* RECORDS PROVIDED *
*** Block opens ***

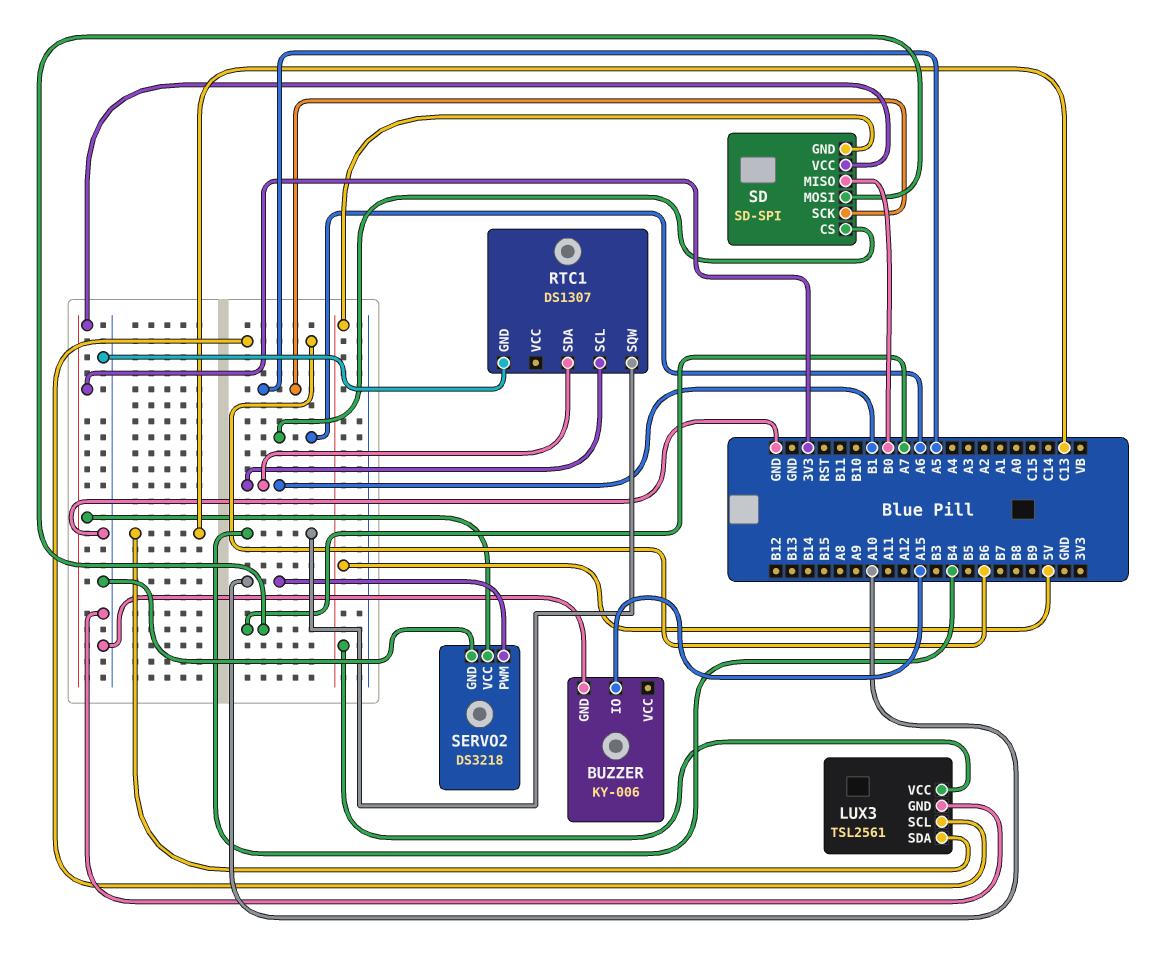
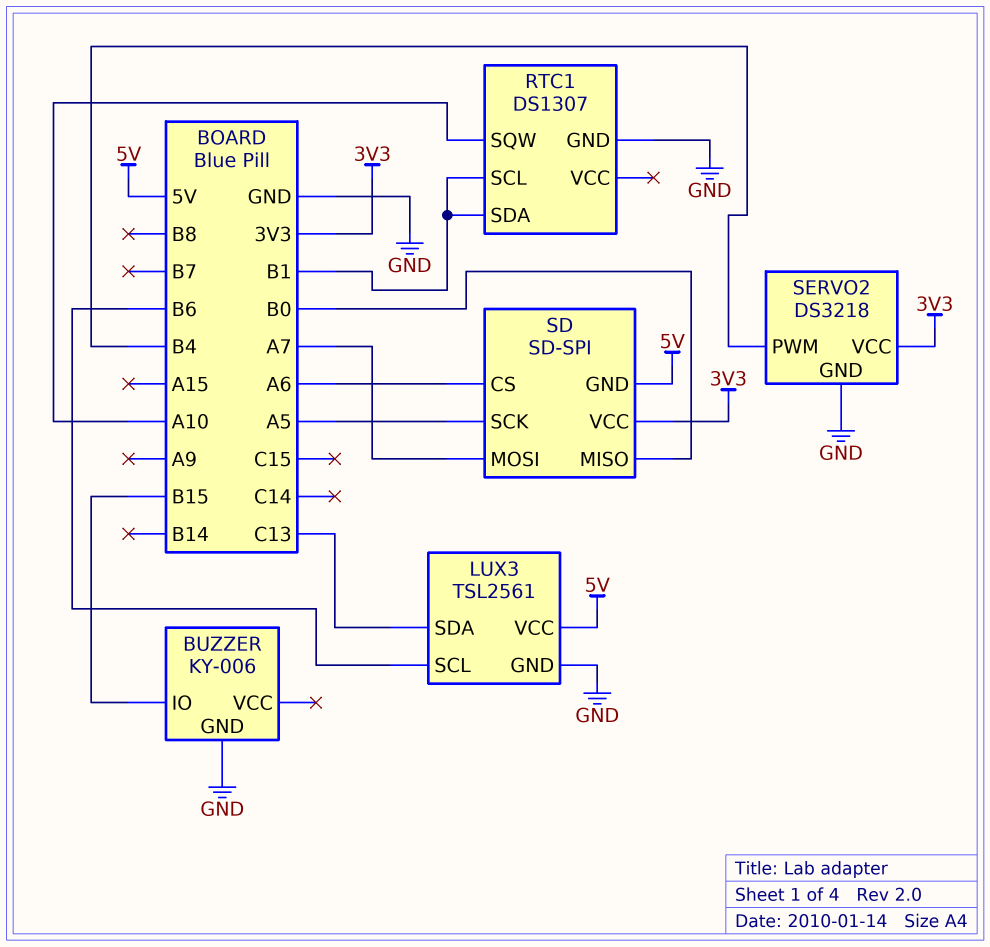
BUZZER pin IO: A15 -> B15
RTC1 pin SQW: B4 -> A10
SERVO2 pin PWM: A10 -> B4

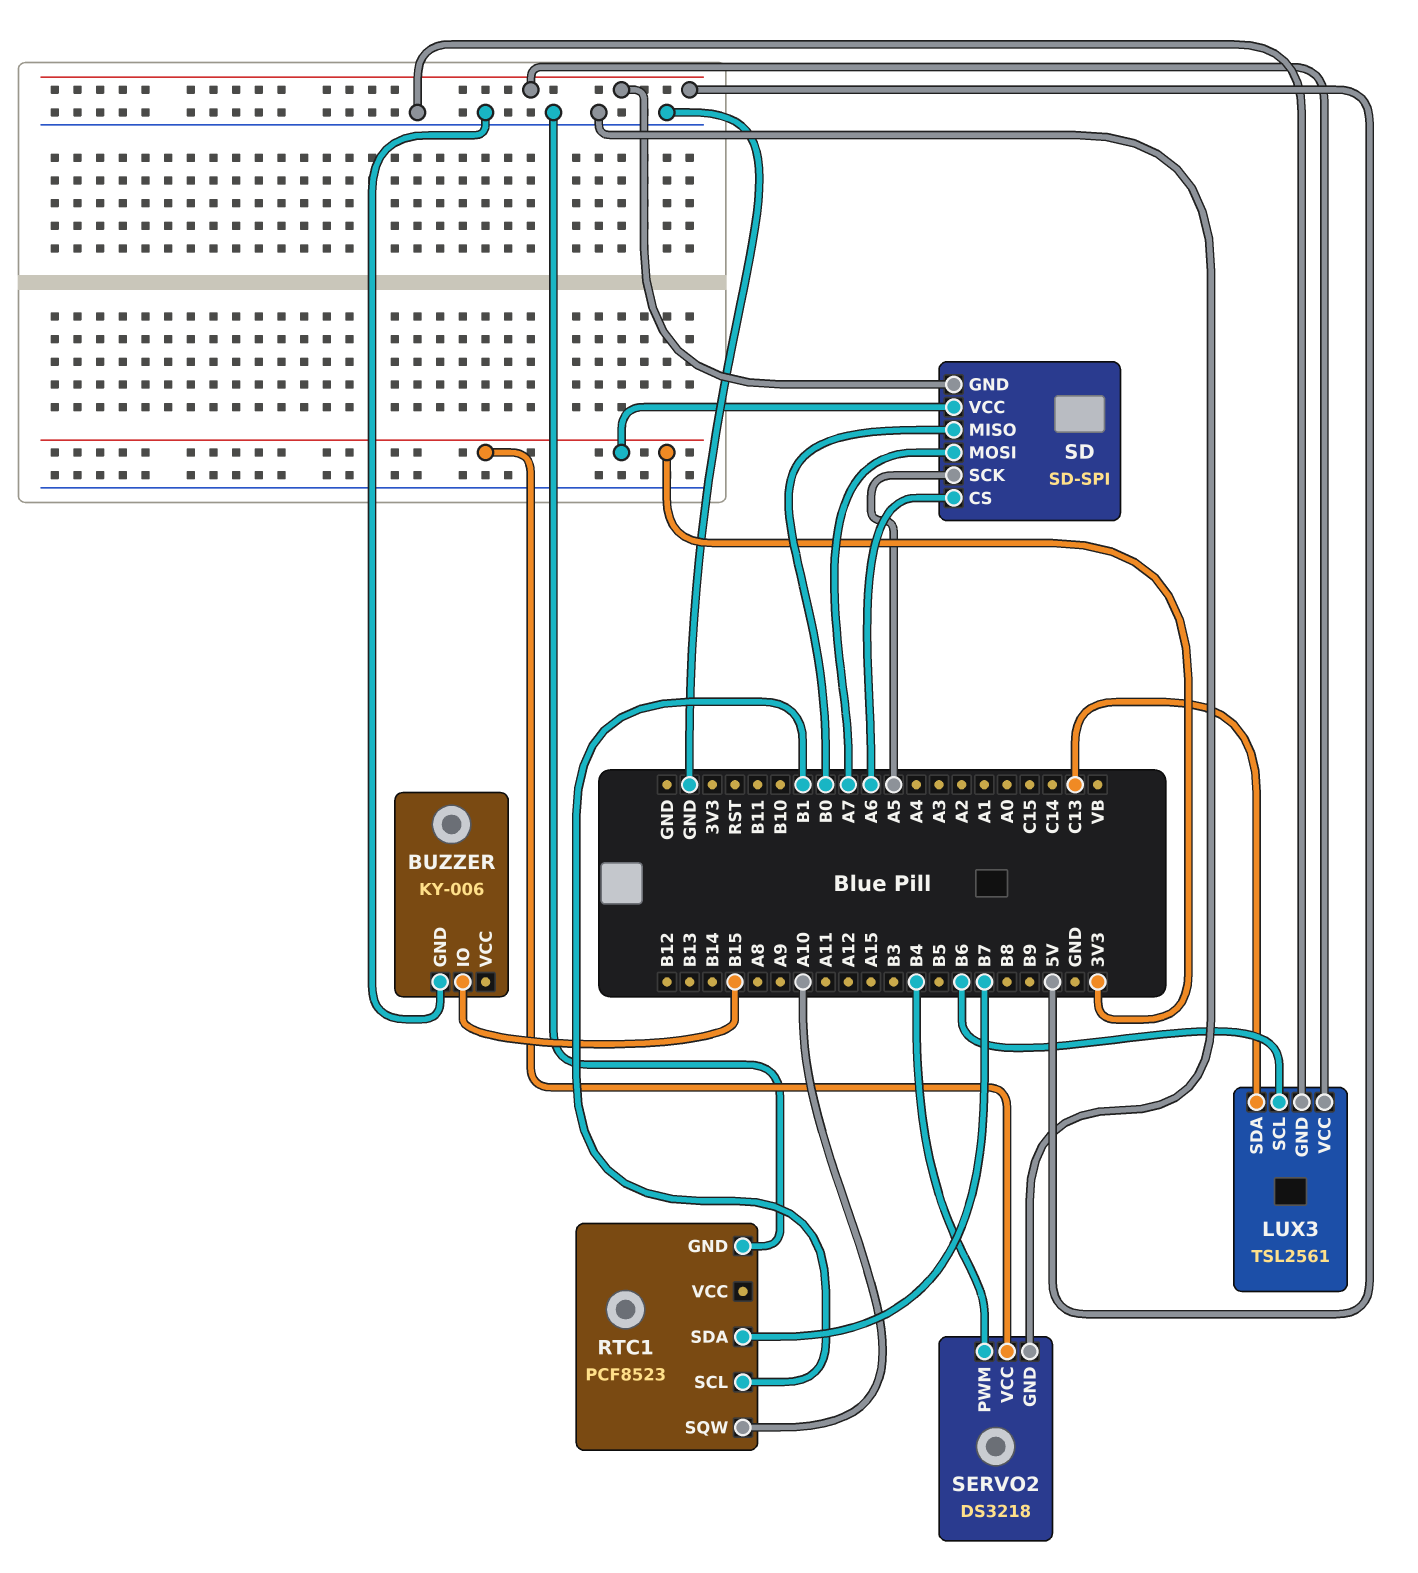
RTC1: DS1307 -> PCF8523
RTC1 pin SDA: B1 -> B7

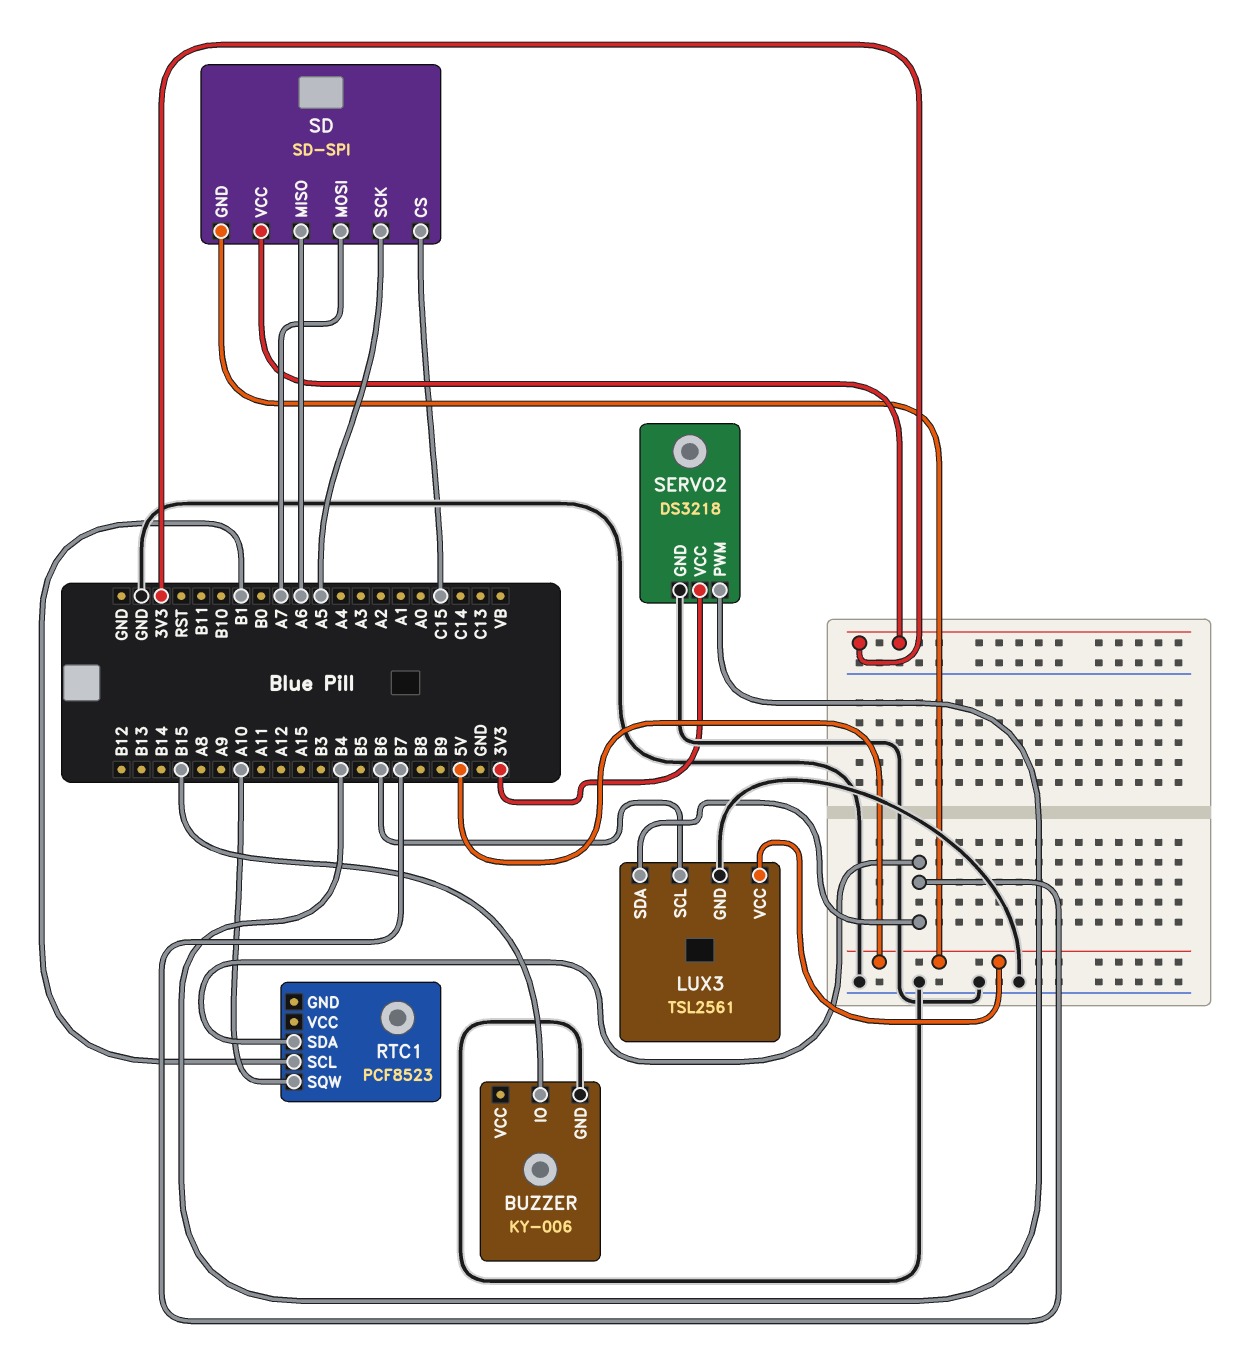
LUX3 pin SDA: C13 -> B7
RTC1 pin GND: GND -> none
SD pin CS: A6 -> C15
SD pin MISO: B0 -> A6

*** Block closes ***

* PROBLEM REQUIREMENTS *
Transcribe every line of the listing above exactly; skip the pictures.

* SOLUTION FOR THIS PROBLEM *
BUZZER pin IO: A15 -> B15
RTC1 pin SQW: B4 -> A10
SERVO2 pin PWM: A10 -> B4

RTC1: DS1307 -> PCF8523
RTC1 pin SDA: B1 -> B7

LUX3 pin SDA: C13 -> B7
RTC1 pin GND: GND -> none
SD pin CS: A6 -> C15
SD pin MISO: B0 -> A6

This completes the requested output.